EXERCISE DIRECTIONS: None of the images should appear in your copy. Transcribe the data in full.

GIVEN DATA:
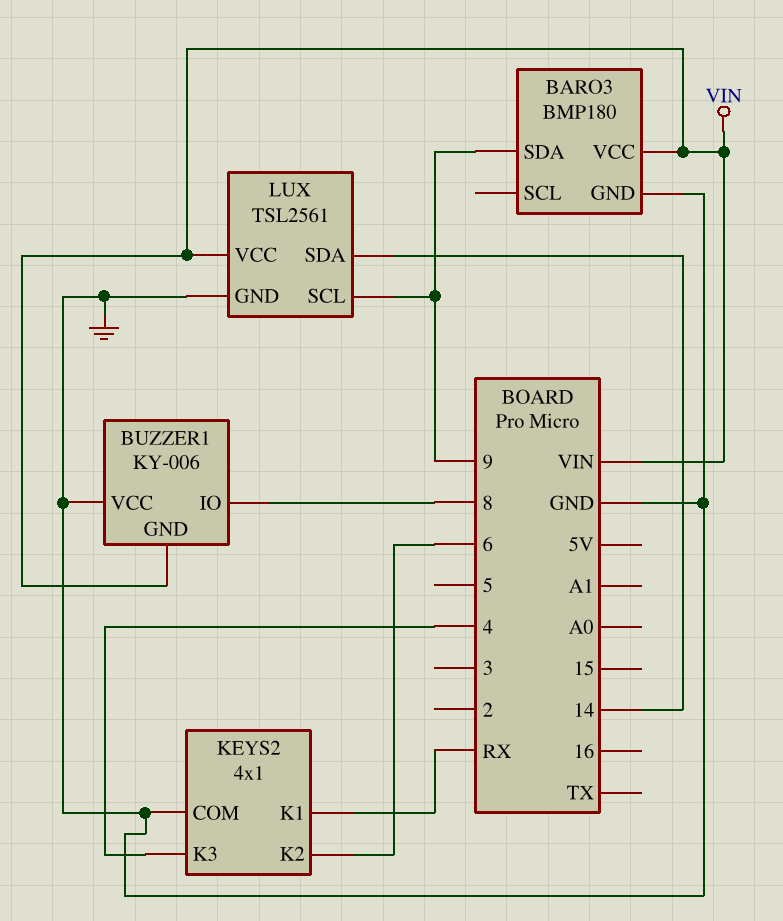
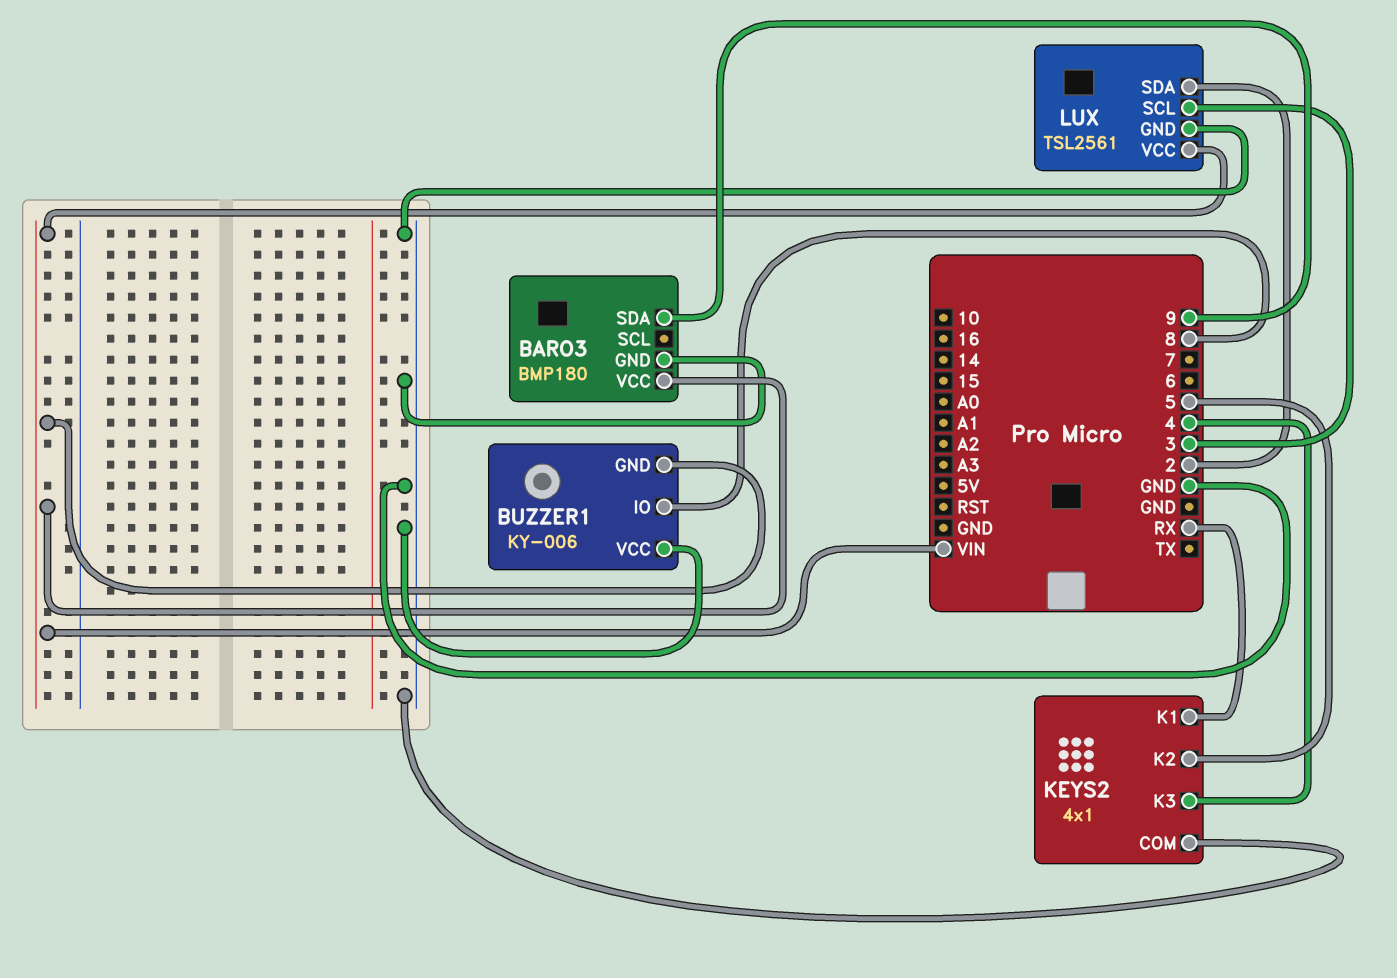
KEYS2 pin K2: 6 -> 5
LUX pin SCL: 9 -> 3
LUX pin SDA: 14 -> 2

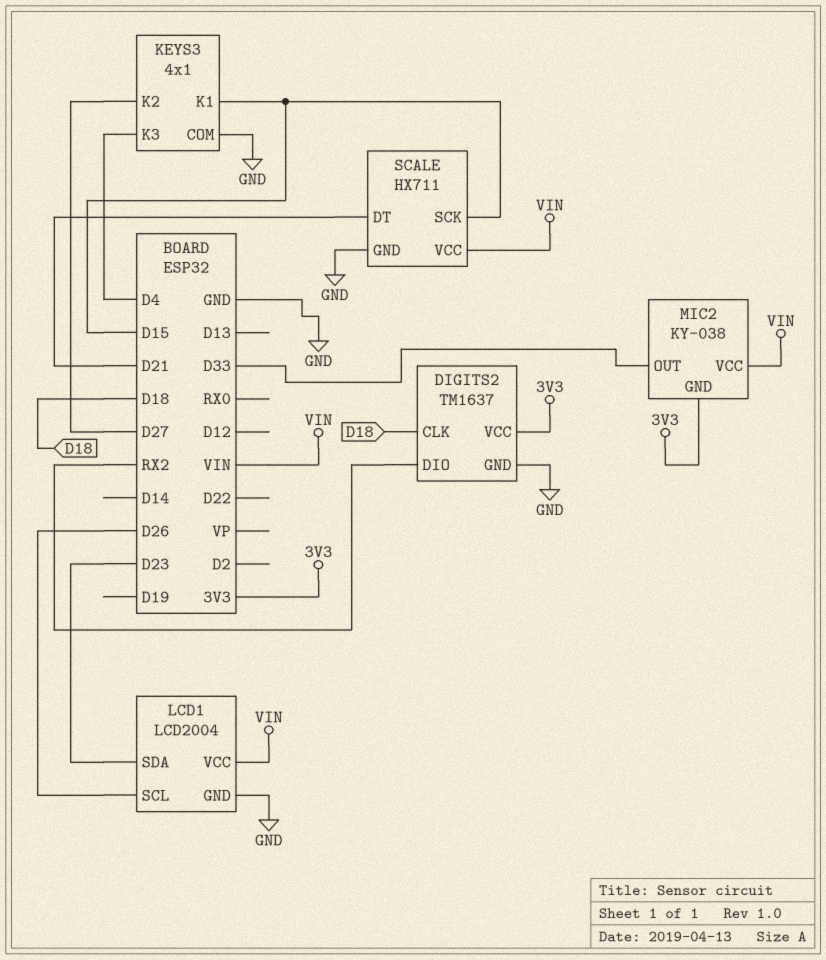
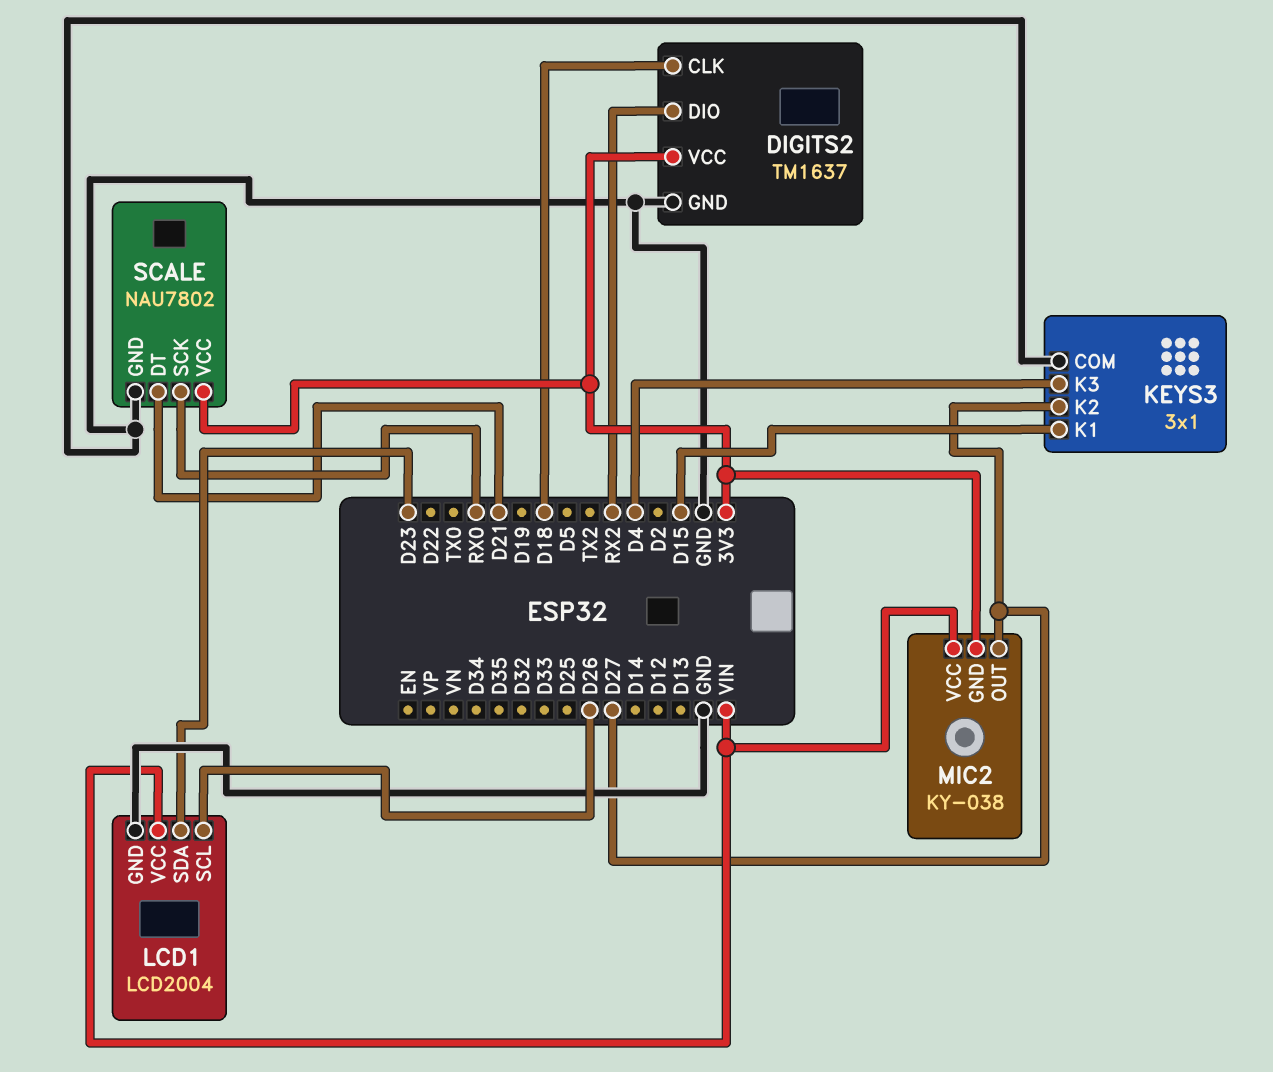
KEYS3: 4x1 -> 3x1
MIC2 pin OUT: D33 -> D27
SCALE: HX711 -> NAU7802
SCALE pin SCK: D15 -> RX0
SCALE pin VCC: VIN -> 3V3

EXERCISE RESPONSE:
KEYS2 pin K2: 6 -> 5
LUX pin SCL: 9 -> 3
LUX pin SDA: 14 -> 2

KEYS3: 4x1 -> 3x1
MIC2 pin OUT: D33 -> D27
SCALE: HX711 -> NAU7802
SCALE pin SCK: D15 -> RX0
SCALE pin VCC: VIN -> 3V3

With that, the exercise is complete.